Task requirements. For the entries below, the expected answer is the line with "The camera went 15", the line with "The orange spray", and every line between them, exactly as written, and nothing more.

Dataset excerpts.
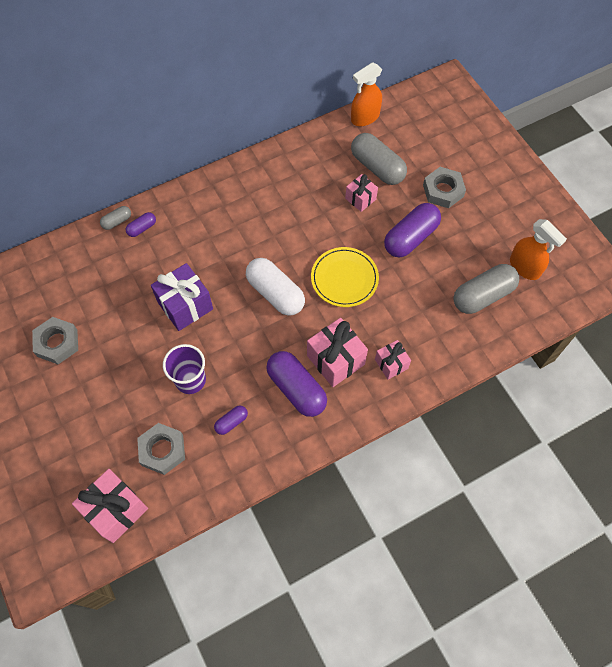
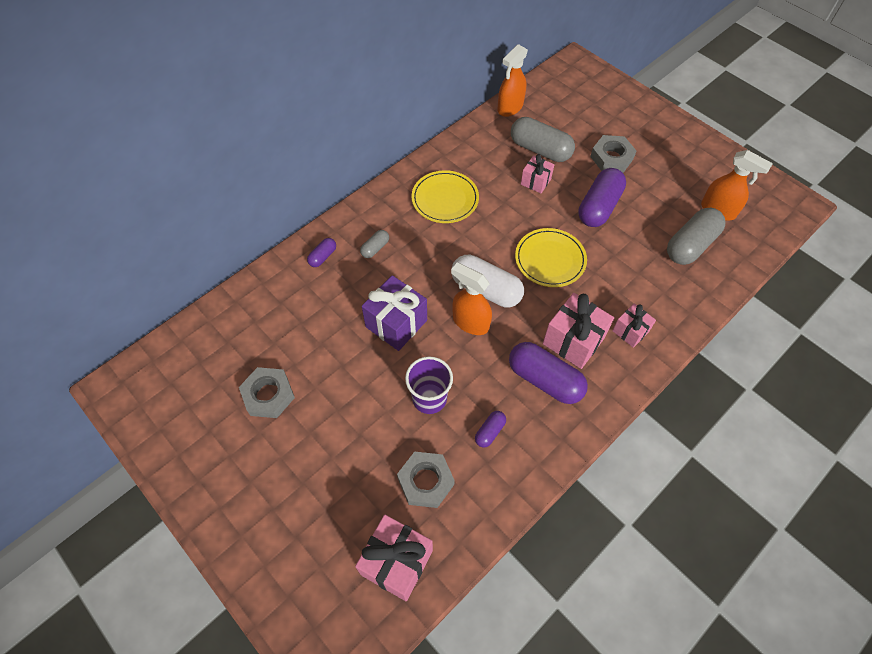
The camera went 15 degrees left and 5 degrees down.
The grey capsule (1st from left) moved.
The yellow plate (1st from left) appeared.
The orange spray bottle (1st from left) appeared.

* * *

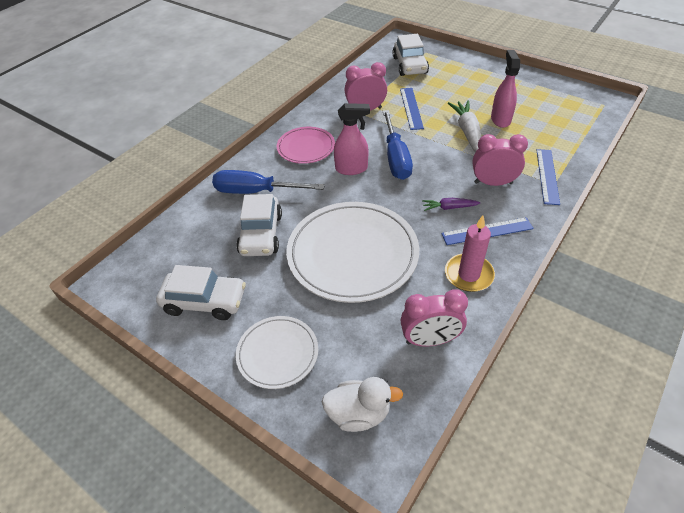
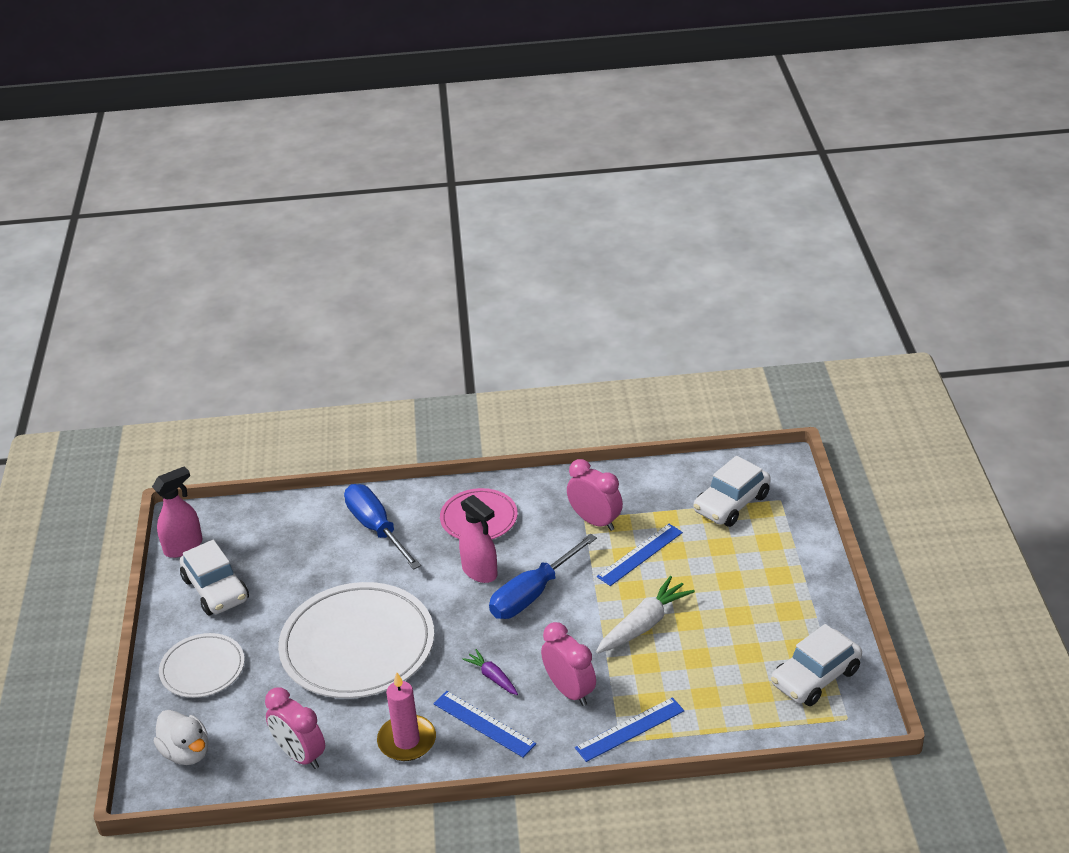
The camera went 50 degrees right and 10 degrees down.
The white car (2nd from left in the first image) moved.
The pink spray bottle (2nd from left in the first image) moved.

* * *

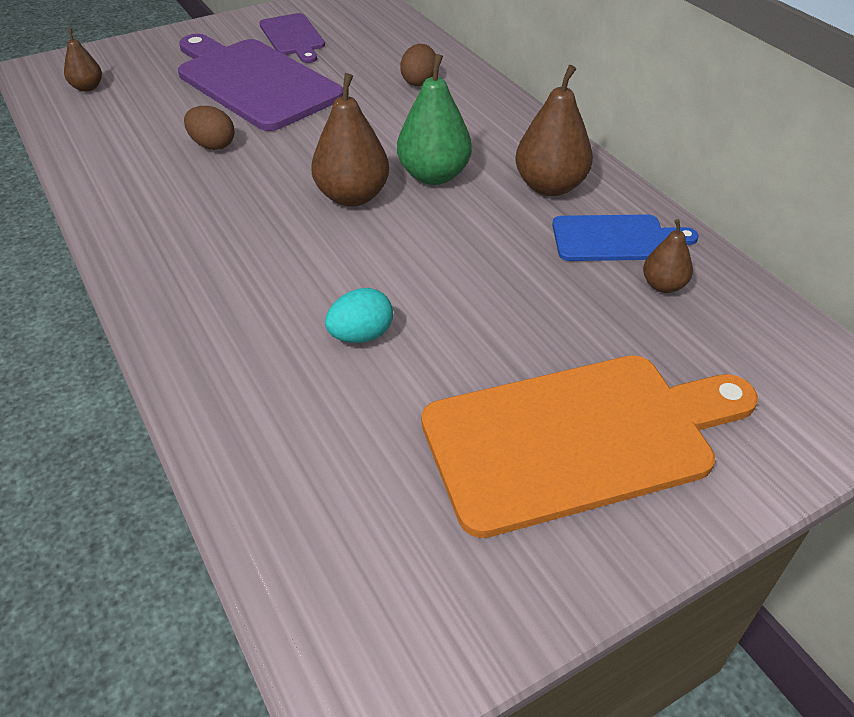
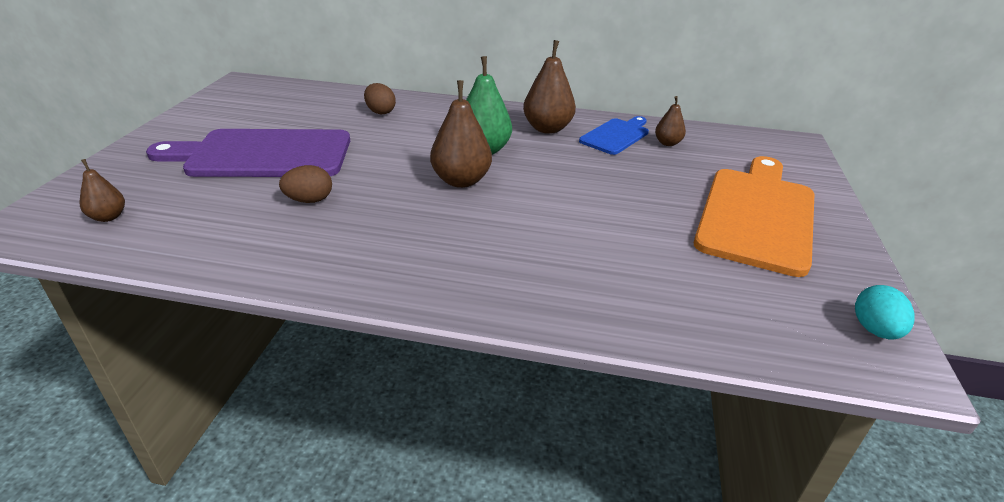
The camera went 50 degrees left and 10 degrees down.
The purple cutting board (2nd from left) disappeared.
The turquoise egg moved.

Task answer.
The camera went 15 degrees left and 5 degrees down.
The grey capsule (1st from left) moved.
The yellow plate (1st from left) appeared.
The orange spray bottle (1st from left) appeared.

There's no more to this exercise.